* _Exercise prompt_: Whenever a line in the data holds the string "plate", pull that line out.

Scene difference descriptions
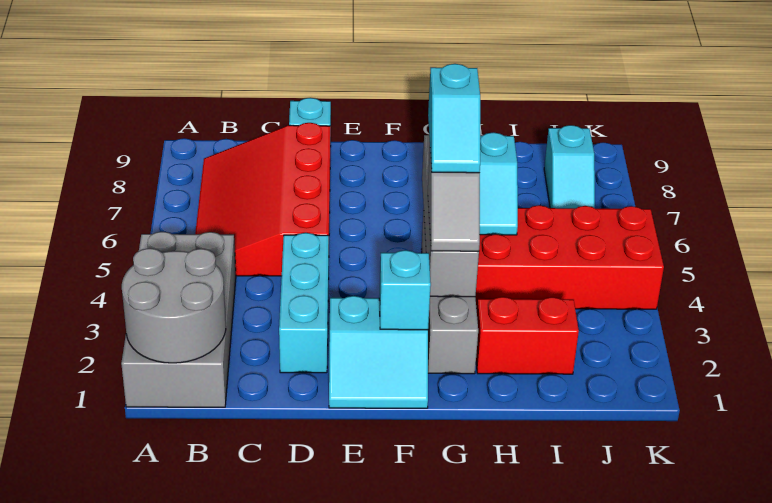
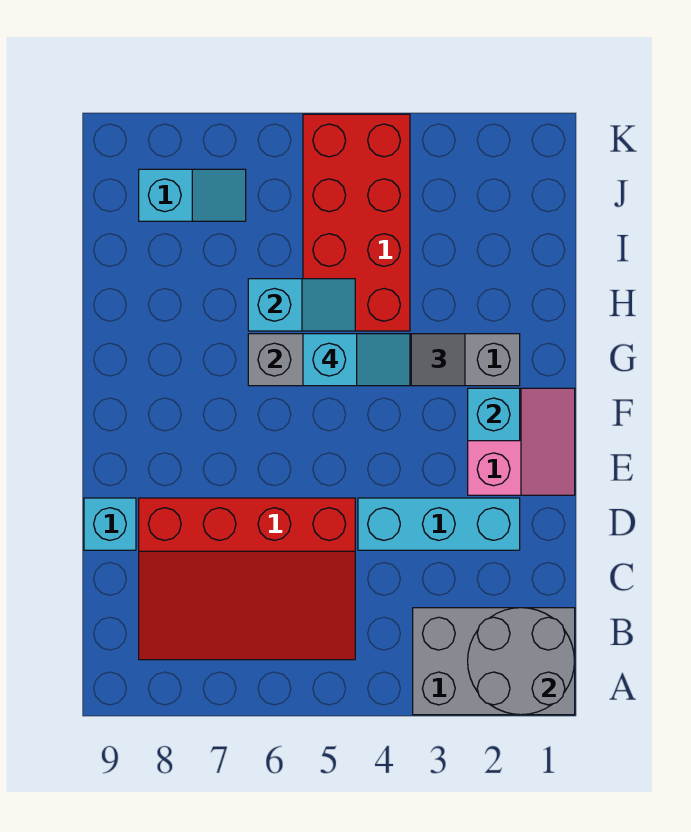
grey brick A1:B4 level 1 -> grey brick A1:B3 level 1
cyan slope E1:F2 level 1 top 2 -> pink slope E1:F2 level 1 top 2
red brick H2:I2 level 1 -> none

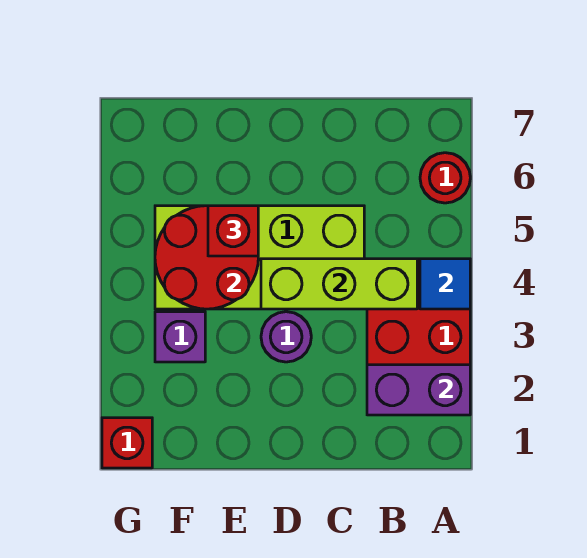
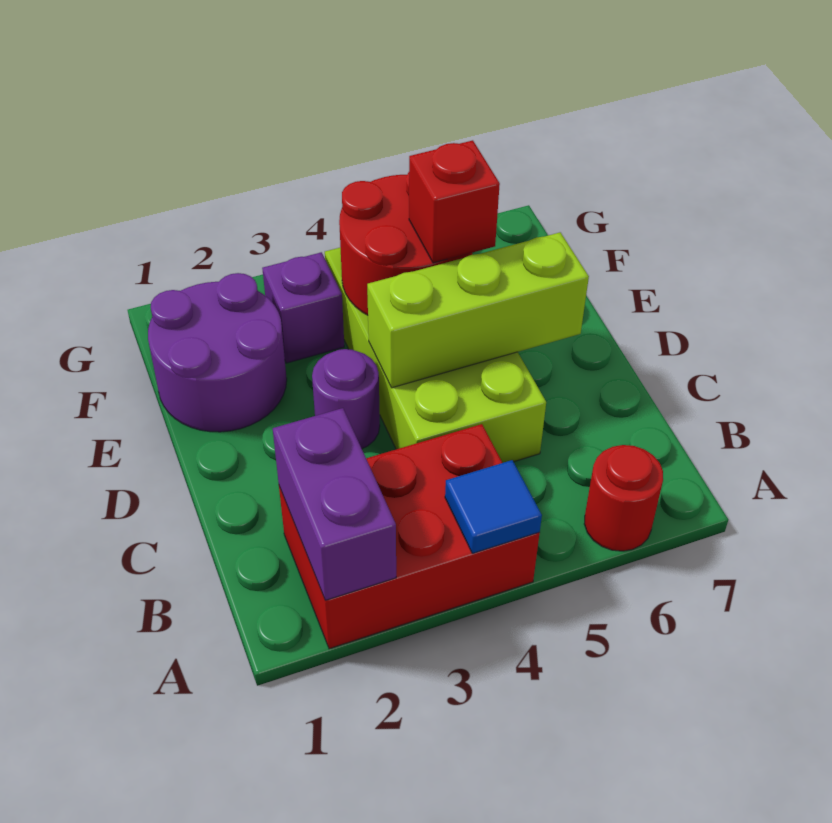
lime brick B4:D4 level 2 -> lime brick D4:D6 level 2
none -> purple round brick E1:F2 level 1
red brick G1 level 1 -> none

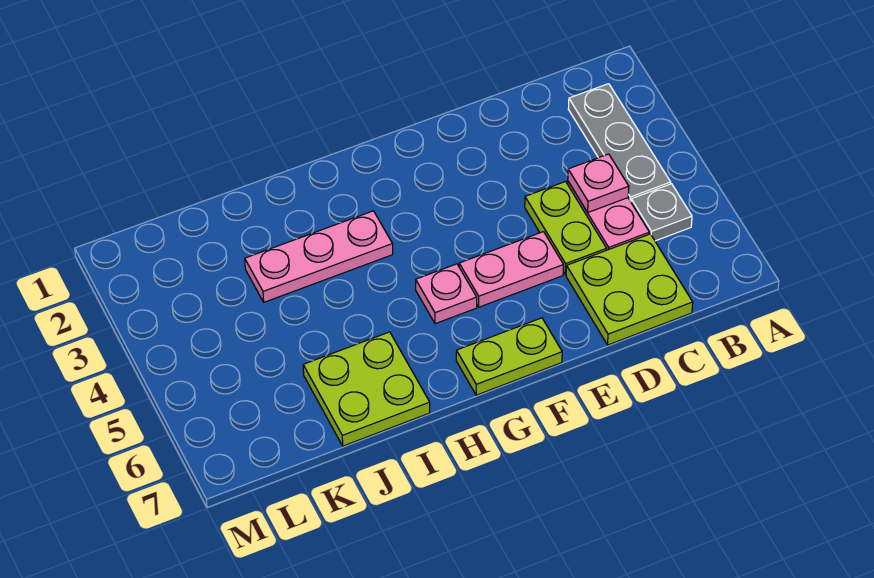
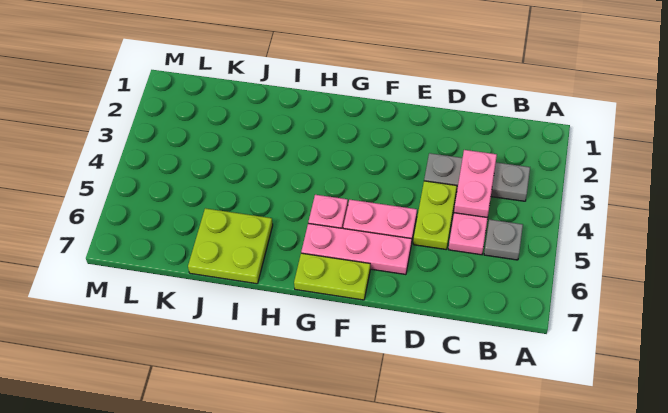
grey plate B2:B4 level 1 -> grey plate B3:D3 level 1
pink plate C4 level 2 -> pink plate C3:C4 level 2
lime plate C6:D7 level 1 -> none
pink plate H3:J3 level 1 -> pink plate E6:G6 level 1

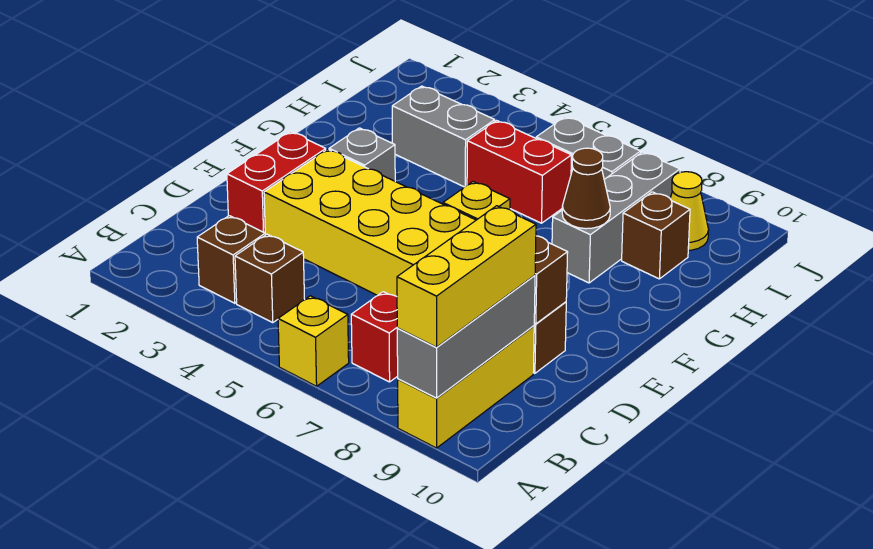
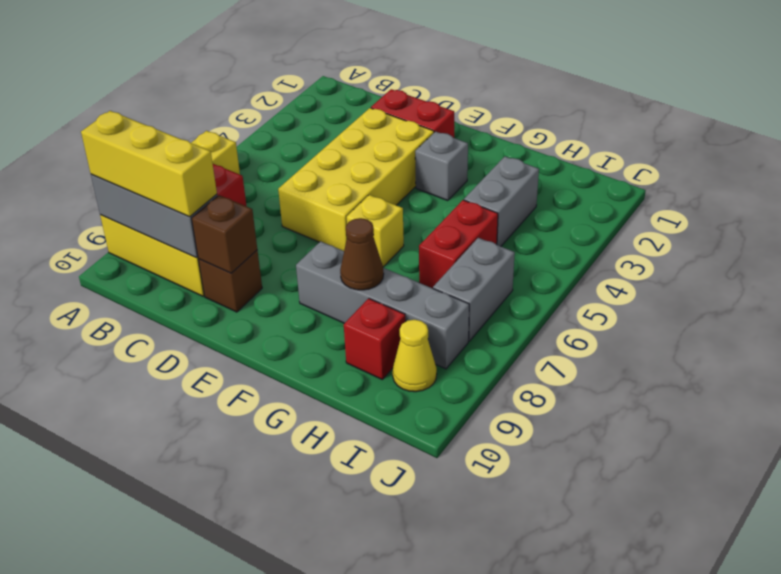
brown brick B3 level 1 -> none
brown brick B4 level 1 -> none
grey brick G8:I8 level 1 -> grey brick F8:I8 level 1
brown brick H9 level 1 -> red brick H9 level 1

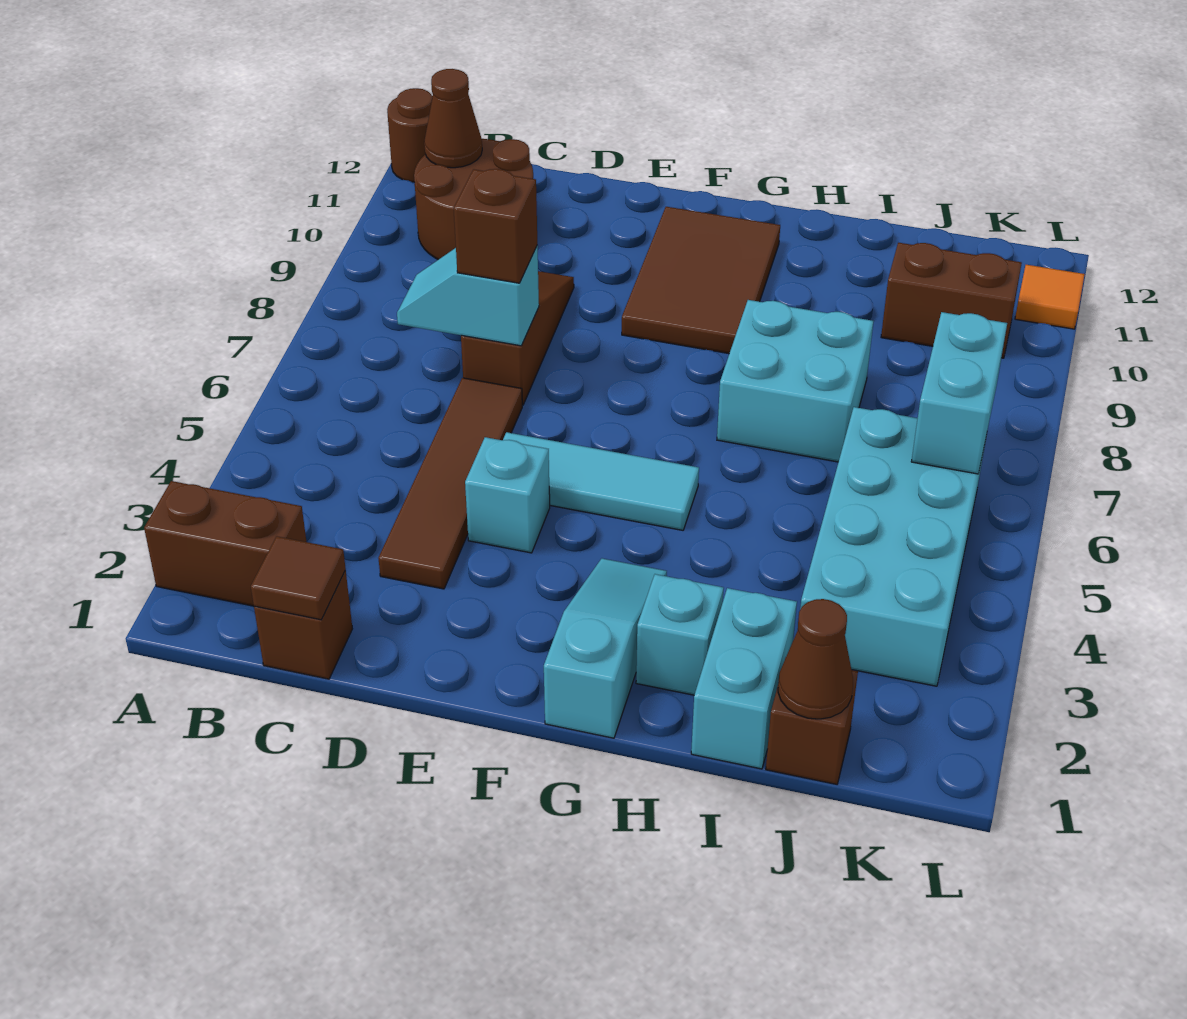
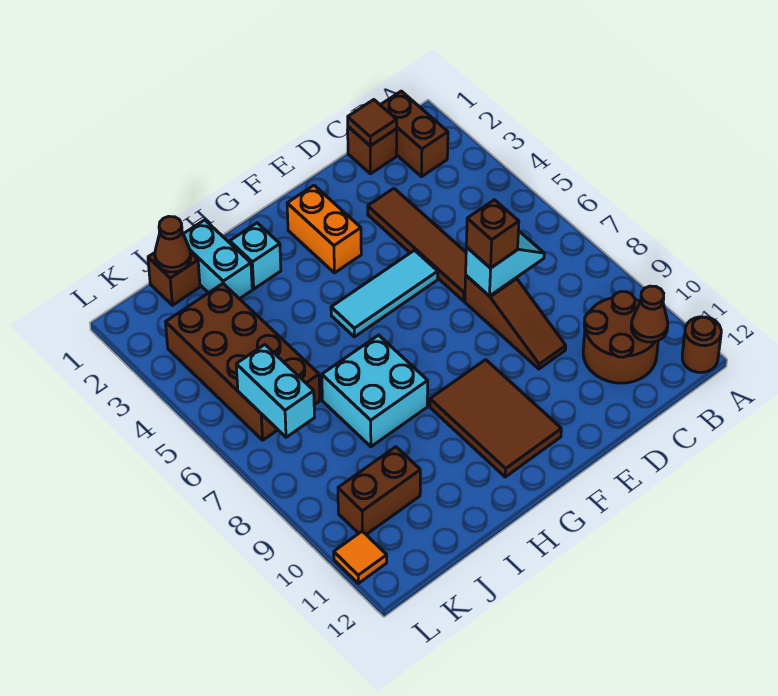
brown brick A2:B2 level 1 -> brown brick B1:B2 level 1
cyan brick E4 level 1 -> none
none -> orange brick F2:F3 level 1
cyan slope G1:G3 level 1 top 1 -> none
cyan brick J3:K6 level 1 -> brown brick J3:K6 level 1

* _Reply_:
grey plate B2:B4 level 1 -> grey plate B3:D3 level 1
pink plate C4 level 2 -> pink plate C3:C4 level 2
lime plate C6:D7 level 1 -> none
pink plate H3:J3 level 1 -> pink plate E6:G6 level 1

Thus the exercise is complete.